- **Exercise brief**
Write out every line of the listing below word for word, but leave the pictures out of your answer.

─── Input records ───

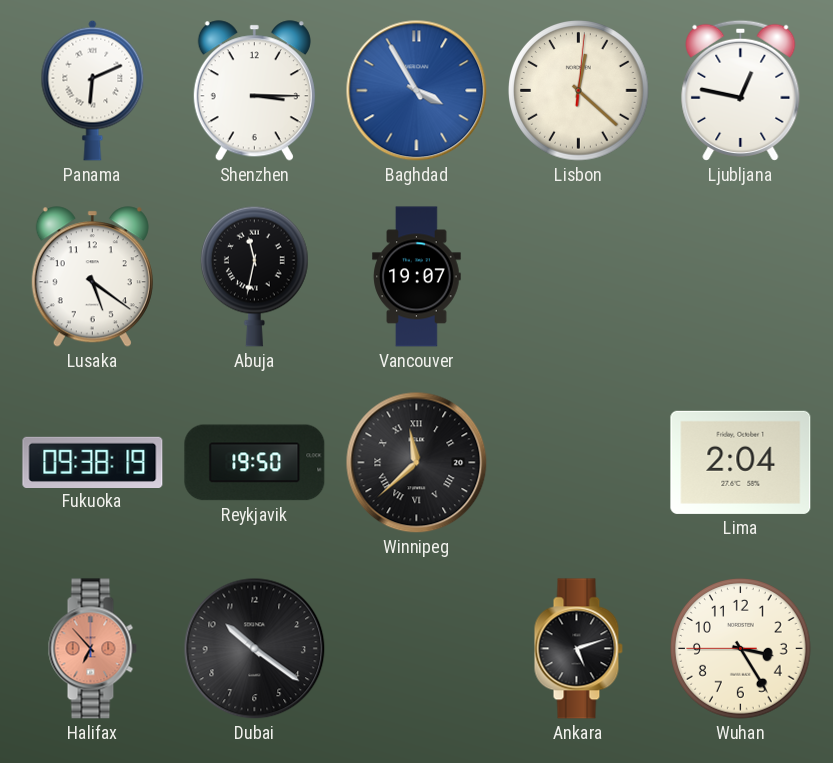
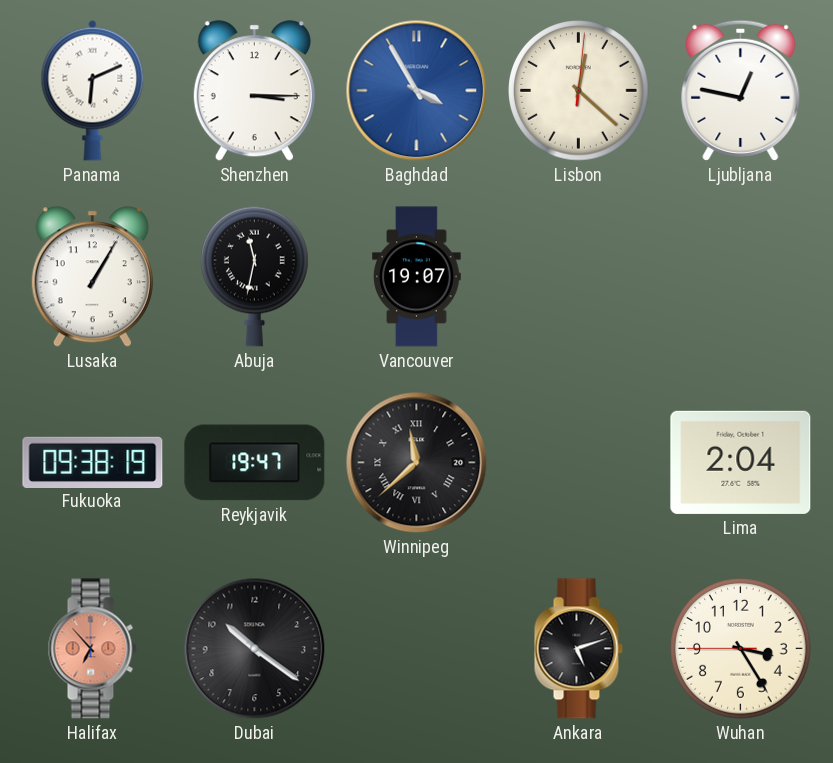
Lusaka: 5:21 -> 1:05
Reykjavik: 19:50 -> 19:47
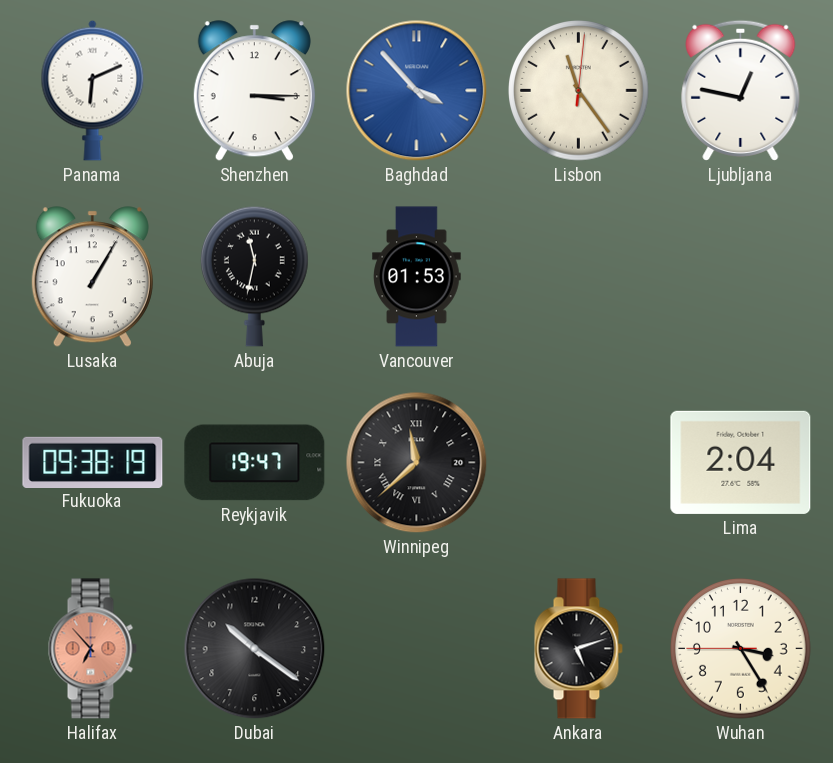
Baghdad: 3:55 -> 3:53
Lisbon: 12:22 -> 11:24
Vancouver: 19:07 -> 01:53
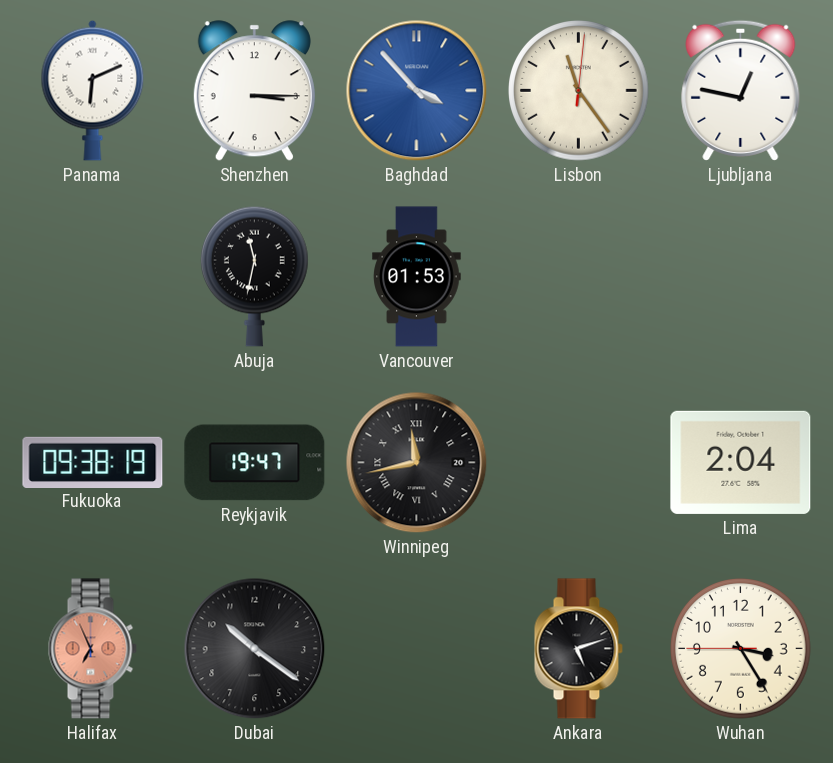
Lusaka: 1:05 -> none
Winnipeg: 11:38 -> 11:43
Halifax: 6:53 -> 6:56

───

- **The reply**
Lusaka: 5:21 -> 1:05
Reykjavik: 19:50 -> 19:47
Baghdad: 3:55 -> 3:53
Lisbon: 12:22 -> 11:24
Vancouver: 19:07 -> 01:53
Lusaka: 1:05 -> none
Winnipeg: 11:38 -> 11:43
Halifax: 6:53 -> 6:56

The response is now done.